WORK TASK: Starting at the top of the records, output every line through the one that contains "orange brick H4", keeping each exactly as it appears.
+===+
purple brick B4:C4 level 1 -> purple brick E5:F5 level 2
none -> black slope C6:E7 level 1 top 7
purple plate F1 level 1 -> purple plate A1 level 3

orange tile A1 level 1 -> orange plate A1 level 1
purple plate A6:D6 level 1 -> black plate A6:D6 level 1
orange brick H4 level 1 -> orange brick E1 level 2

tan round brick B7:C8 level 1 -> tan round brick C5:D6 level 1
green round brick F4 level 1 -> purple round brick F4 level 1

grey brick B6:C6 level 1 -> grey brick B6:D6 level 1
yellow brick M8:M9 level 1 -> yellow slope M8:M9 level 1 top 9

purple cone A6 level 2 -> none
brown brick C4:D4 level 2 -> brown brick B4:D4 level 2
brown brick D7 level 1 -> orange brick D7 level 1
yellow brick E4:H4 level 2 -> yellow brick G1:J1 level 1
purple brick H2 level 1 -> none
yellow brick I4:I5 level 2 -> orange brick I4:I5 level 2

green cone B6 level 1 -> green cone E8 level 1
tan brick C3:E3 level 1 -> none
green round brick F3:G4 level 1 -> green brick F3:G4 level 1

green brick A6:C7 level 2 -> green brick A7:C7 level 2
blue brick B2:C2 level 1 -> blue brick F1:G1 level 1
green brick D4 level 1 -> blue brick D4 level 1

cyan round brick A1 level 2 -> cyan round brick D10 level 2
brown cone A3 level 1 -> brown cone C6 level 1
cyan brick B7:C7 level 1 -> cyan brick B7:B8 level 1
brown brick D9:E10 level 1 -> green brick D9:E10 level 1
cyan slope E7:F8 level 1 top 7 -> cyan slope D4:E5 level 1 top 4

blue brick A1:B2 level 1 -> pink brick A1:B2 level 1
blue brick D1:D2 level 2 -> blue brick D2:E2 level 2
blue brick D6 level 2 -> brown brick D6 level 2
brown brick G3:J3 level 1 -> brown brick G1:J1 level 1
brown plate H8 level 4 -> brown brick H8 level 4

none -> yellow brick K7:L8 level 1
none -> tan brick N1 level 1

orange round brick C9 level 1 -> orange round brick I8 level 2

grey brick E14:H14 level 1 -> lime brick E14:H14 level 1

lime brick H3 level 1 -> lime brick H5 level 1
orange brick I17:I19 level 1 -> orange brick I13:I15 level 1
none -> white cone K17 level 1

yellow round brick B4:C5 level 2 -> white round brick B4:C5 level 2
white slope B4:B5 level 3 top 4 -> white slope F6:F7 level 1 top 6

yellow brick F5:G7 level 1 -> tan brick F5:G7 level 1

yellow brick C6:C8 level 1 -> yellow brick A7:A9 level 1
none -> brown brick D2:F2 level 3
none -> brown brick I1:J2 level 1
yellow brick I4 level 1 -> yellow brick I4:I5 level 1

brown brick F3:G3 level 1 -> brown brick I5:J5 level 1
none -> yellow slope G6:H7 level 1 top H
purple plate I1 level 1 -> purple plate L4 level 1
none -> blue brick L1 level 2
+===+
RESULT OF THIS TASK:
purple brick B4:C4 level 1 -> purple brick E5:F5 level 2
none -> black slope C6:E7 level 1 top 7
purple plate F1 level 1 -> purple plate A1 level 3

orange tile A1 level 1 -> orange plate A1 level 1
purple plate A6:D6 level 1 -> black plate A6:D6 level 1
orange brick H4 level 1 -> orange brick E1 level 2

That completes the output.